Polygon outline sequences:
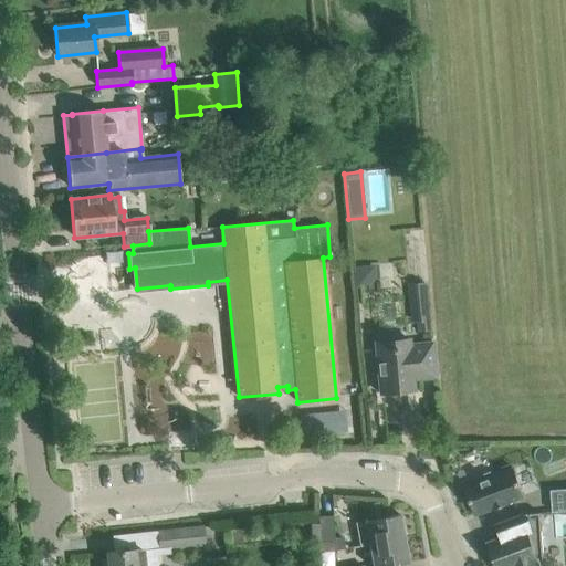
[(429,321),(426,283),(408,285),(410,314),(416,314),(416,322),(429,321)]
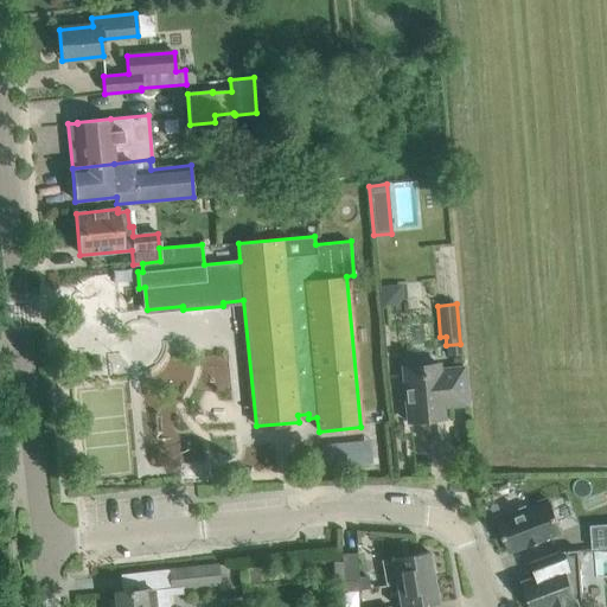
[(402,366),(408,422),(443,420),(441,403),(448,403),(448,406),(466,404),(464,381),(462,369),(439,371),(438,364),(402,366)]
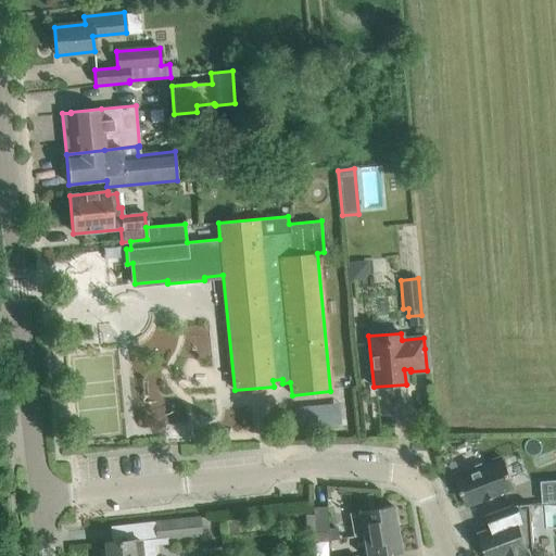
[(456,478),(467,506),(483,501),(483,502),(501,495),(501,494),(516,488),(505,459),(483,468),(482,464),(467,469),(468,474),(456,478)]
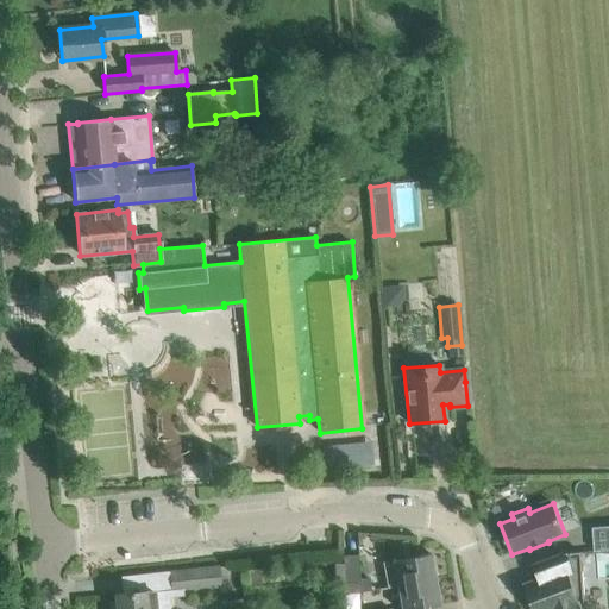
[(608,525),(592,527),(595,551),(608,550),(608,525)]
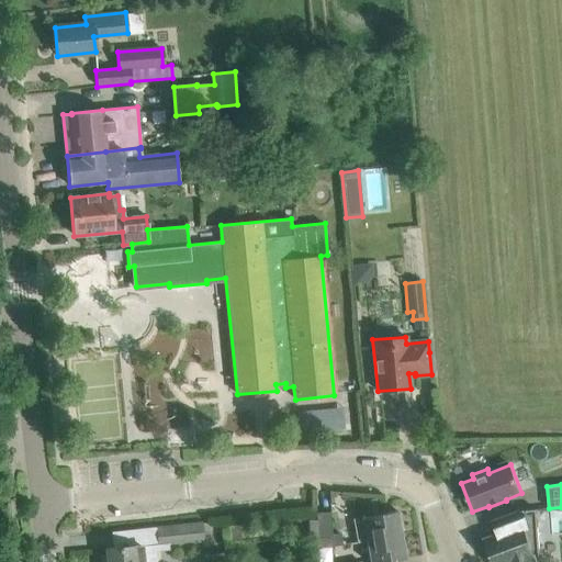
[(485,549),(490,561),(491,561),(493,561),(536,561),(537,561),(534,555),(538,554),(538,555),(539,555),(536,509),(516,510),(503,516),(508,530),(484,539),(487,548),(485,549)]
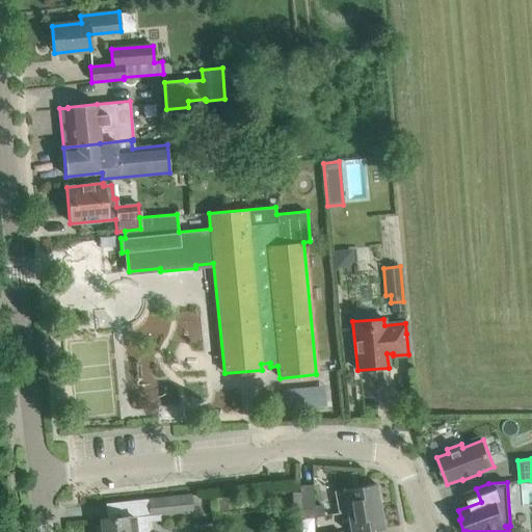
[(338,514),(347,512),(379,506),(375,483),(334,490),(338,514)]
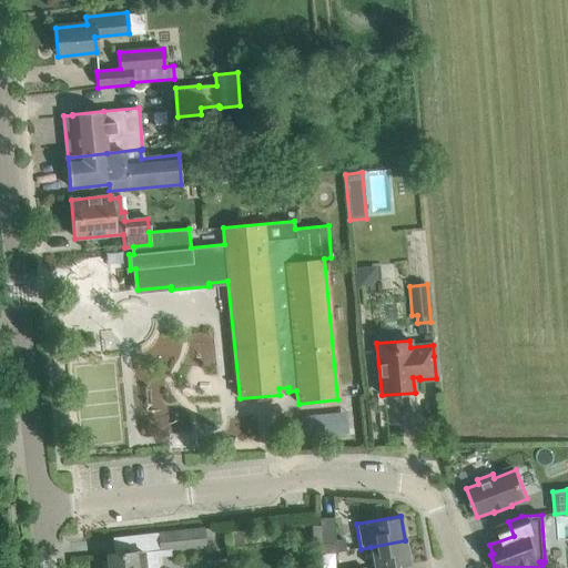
[(320,518),(321,554),(336,553),(334,518),(320,518)]
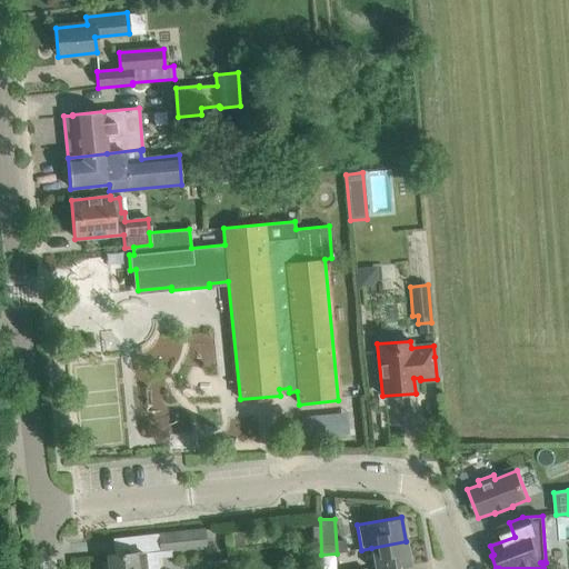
[(206,549),(215,549),(211,529),(159,535),(160,552),(206,548),(206,549)]
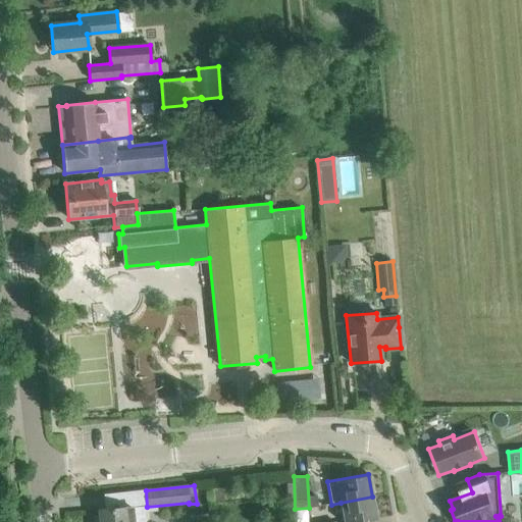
[(133,521),(132,508),(147,507),(146,490),(103,494),(105,509),(97,510),(98,521),(133,521)]
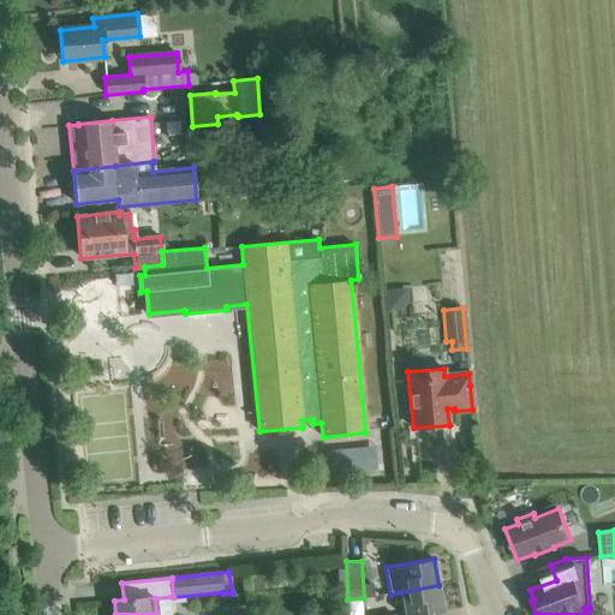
[(439,585),(401,592),(405,614),(422,614),(443,611),(439,585)]
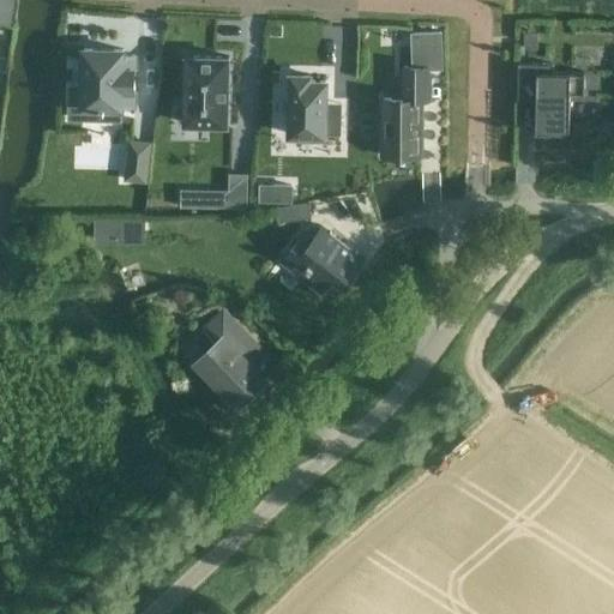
[(441,32),(413,34),(414,70),(443,68),(441,32)]
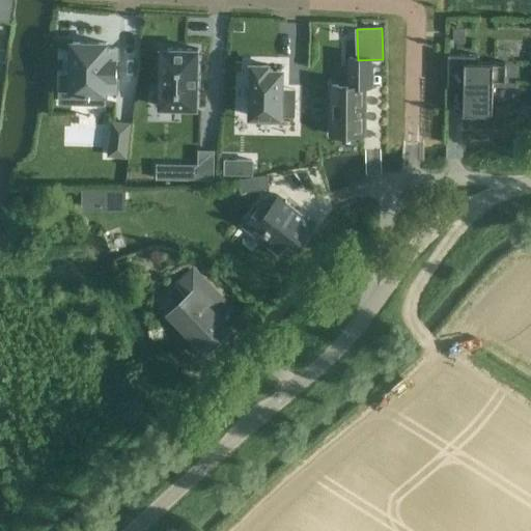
[(72,74),(71,93),(85,93),(85,94),(90,94),(91,93),(105,93),(107,93),(107,92),(118,92),(118,47),(107,46),(107,43),(72,42),(72,74)]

### Instructions for the task
Would you repeat the entries exactly, but with no pictures?

### Answer area
[(429,321),(426,283),(408,285),(410,314),(416,314),(416,322),(429,321)]
[(402,366),(408,422),(443,420),(441,403),(448,403),(448,406),(466,404),(464,381),(462,369),(439,371),(438,364),(402,366)]
[(456,478),(467,506),(483,501),(483,502),(501,495),(501,494),(516,488),(505,459),(483,468),(482,464),(467,469),(468,474),(456,478)]
[(608,525),(592,527),(595,551),(608,550),(608,525)]
[(485,549),(490,561),(491,561),(493,561),(536,561),(537,561),(534,555),(538,554),(538,555),(539,555),(536,509),(516,510),(503,516),(508,530),(484,539),(487,548),(485,549)]
[(338,514),(347,512),(379,506),(375,483),(334,490),(338,514)]
[(320,518),(321,554),(336,553),(334,518),(320,518)]
[(206,549),(215,549),(211,529),(159,535),(160,552),(206,548),(206,549)]
[(133,521),(132,508),(147,507),(146,490),(103,494),(105,509),(97,510),(98,521),(133,521)]
[(439,585),(401,592),(405,614),(422,614),(443,611),(439,585)]
[(441,32),(413,34),(414,70),(443,68),(441,32)]
[(72,74),(71,93),(85,93),(85,94),(90,94),(91,93),(105,93),(107,93),(107,92),(118,92),(118,47),(107,46),(107,43),(72,42),(72,74)]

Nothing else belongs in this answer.